(Source information begins)
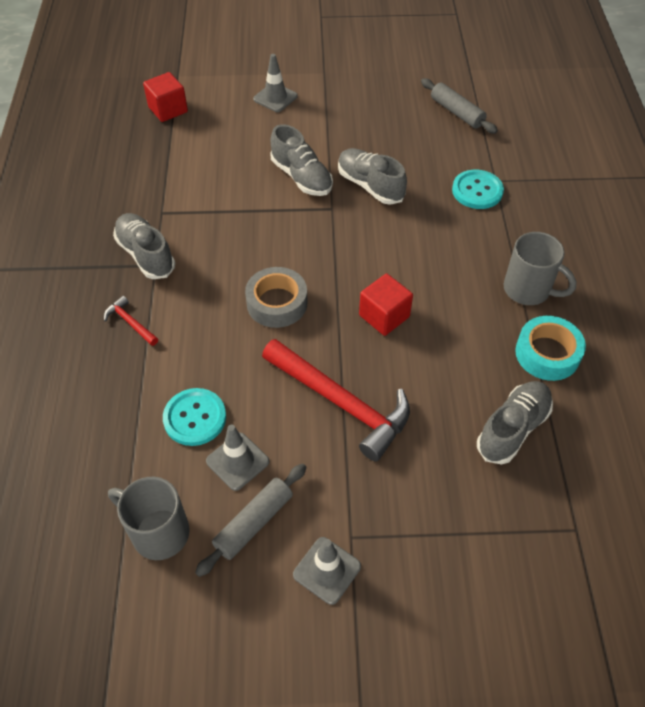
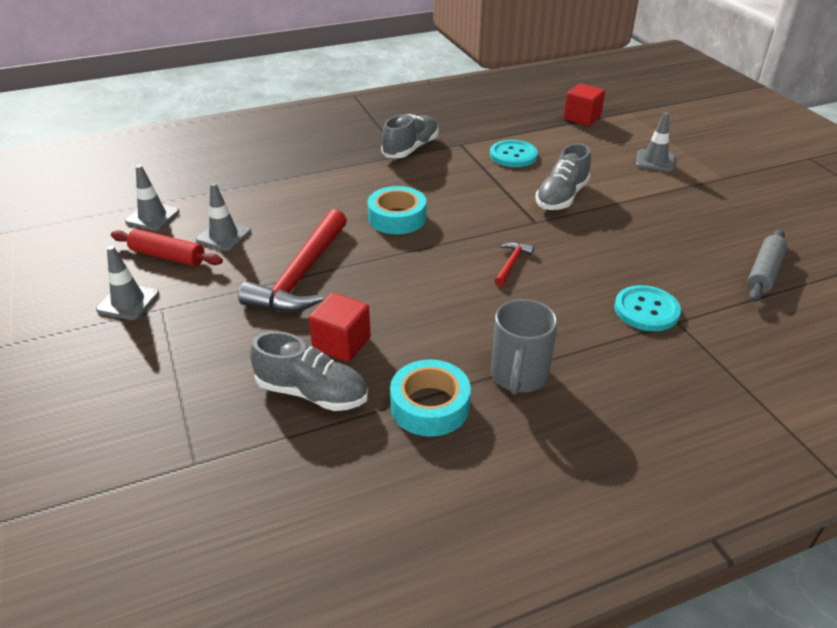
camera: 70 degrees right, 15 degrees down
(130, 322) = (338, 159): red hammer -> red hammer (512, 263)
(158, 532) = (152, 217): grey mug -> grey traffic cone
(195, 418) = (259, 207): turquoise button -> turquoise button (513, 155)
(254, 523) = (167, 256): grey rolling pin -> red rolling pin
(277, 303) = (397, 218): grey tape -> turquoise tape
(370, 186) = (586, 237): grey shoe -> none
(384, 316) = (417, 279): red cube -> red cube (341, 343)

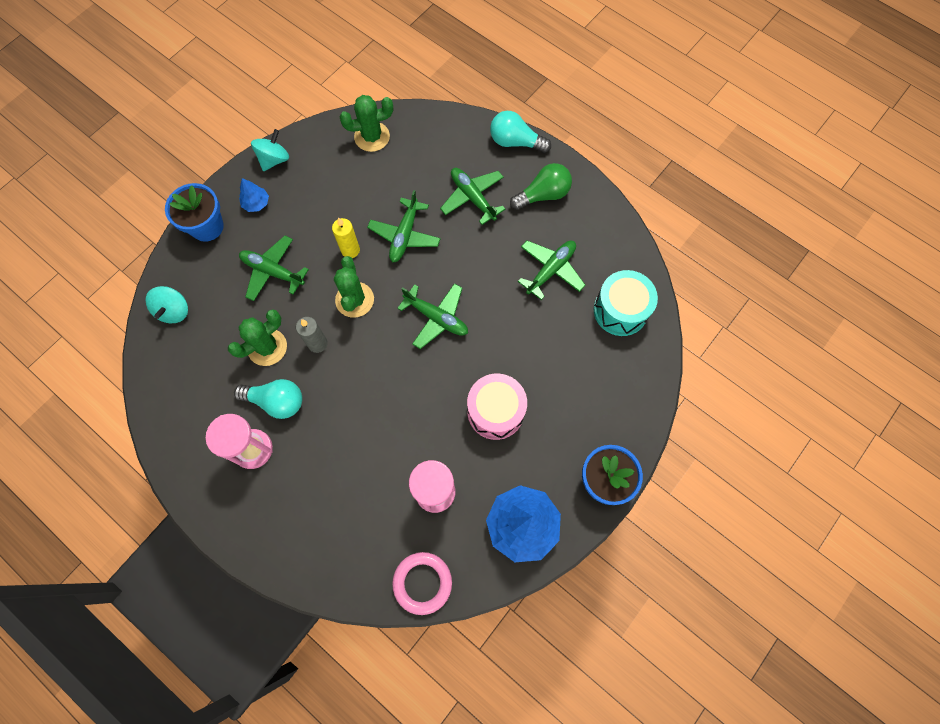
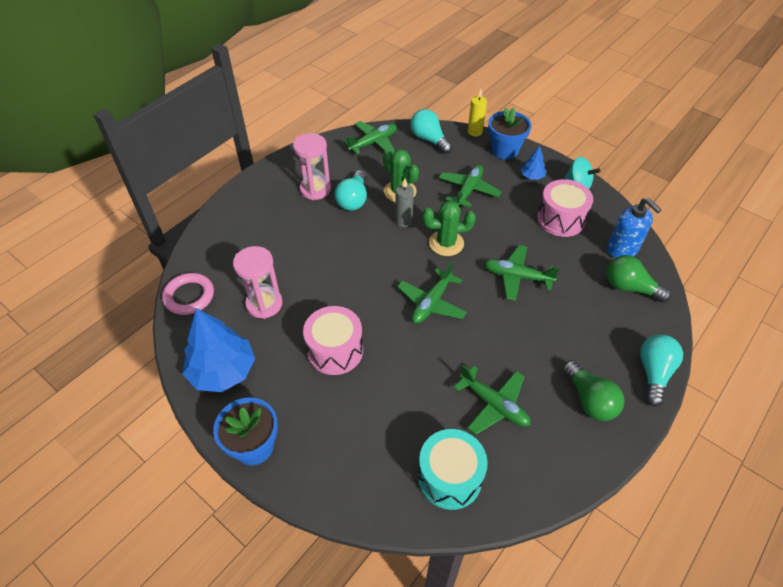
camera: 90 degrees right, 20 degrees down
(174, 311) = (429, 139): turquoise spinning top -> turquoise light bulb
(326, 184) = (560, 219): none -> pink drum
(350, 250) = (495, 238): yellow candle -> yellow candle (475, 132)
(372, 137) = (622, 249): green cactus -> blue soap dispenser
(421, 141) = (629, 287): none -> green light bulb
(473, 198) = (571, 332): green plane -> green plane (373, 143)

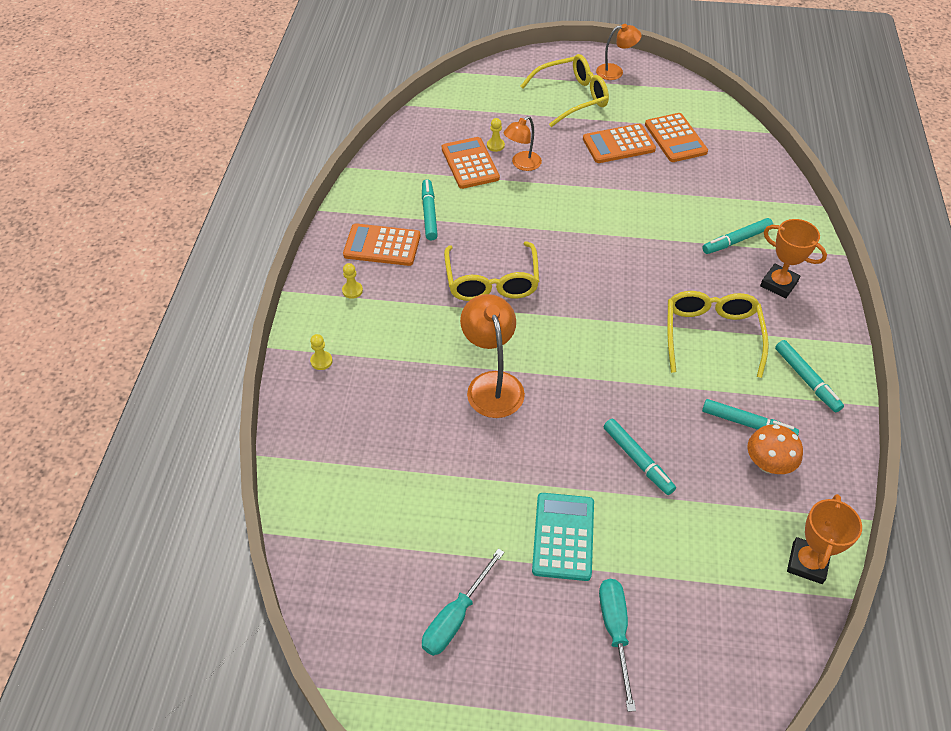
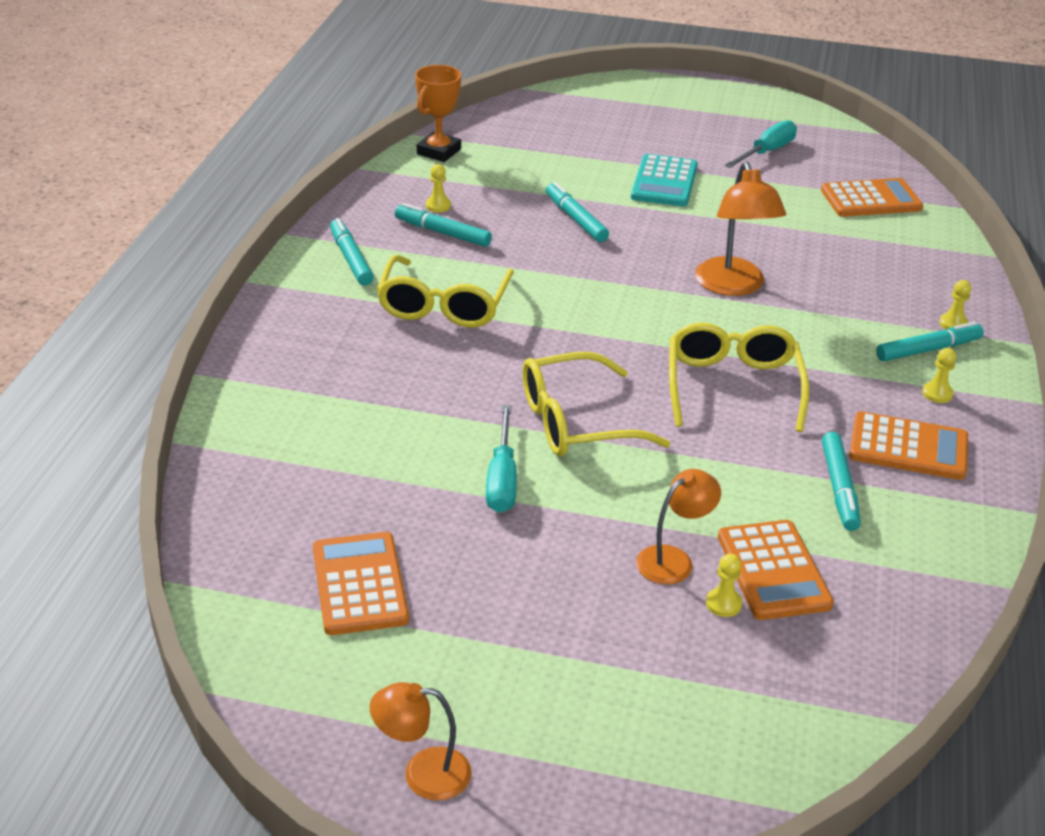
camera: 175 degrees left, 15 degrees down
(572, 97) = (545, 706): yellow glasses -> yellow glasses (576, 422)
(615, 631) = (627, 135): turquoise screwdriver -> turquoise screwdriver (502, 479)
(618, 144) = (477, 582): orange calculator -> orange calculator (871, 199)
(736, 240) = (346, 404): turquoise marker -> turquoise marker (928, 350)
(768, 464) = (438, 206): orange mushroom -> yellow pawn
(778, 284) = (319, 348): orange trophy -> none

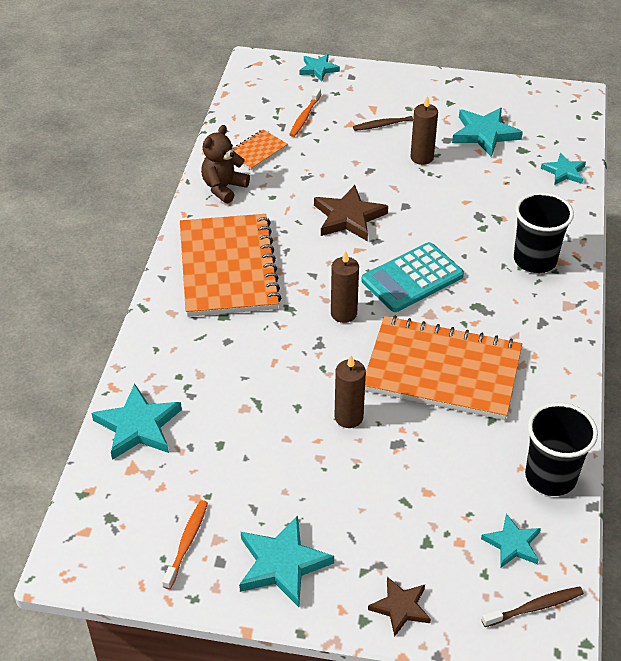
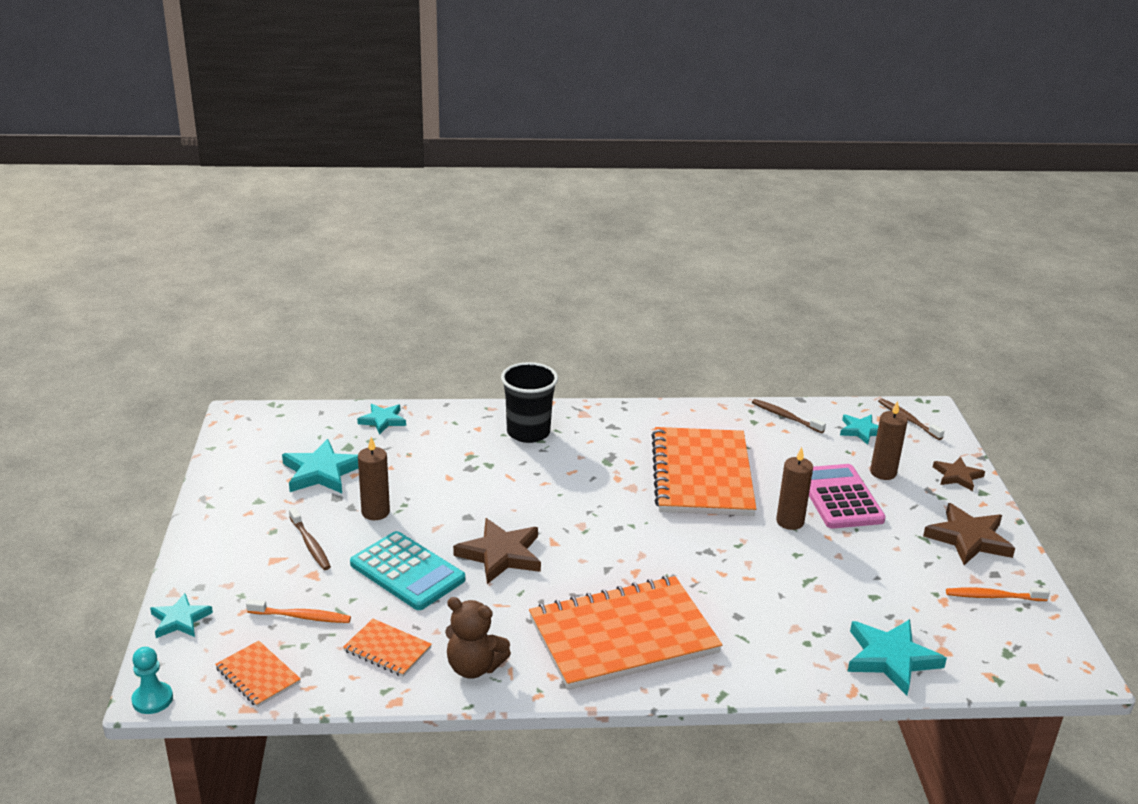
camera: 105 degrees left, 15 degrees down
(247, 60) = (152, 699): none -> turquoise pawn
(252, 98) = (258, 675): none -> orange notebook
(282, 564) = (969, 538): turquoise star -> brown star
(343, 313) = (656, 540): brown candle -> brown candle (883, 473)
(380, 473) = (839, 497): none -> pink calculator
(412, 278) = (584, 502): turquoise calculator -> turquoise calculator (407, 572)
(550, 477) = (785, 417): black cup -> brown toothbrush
(Source information ends)
Your instructions:
Exact repetition is required for the lines from the first one in the listing through the one that holds "(372, 137) = (622, 249): green", and pictures are to be omitted.

Written response:
camera: 70 degrees right, 15 degrees down
(130, 322) = (338, 159): red hammer -> red hammer (512, 263)
(158, 532) = (152, 217): grey mug -> grey traffic cone
(195, 418) = (259, 207): turquoise button -> turquoise button (513, 155)
(254, 523) = (167, 256): grey rolling pin -> red rolling pin
(277, 303) = (397, 218): grey tape -> turquoise tape
(370, 186) = (586, 237): grey shoe -> none
(384, 316) = (417, 279): red cube -> red cube (341, 343)

camera: 90 degrees right, 20 degrees down
(174, 311) = (429, 139): turquoise spinning top -> turquoise light bulb
(326, 184) = (560, 219): none -> pink drum
(350, 250) = (495, 238): yellow candle -> yellow candle (475, 132)
(372, 137) = (622, 249): green cactus -> blue soap dispenser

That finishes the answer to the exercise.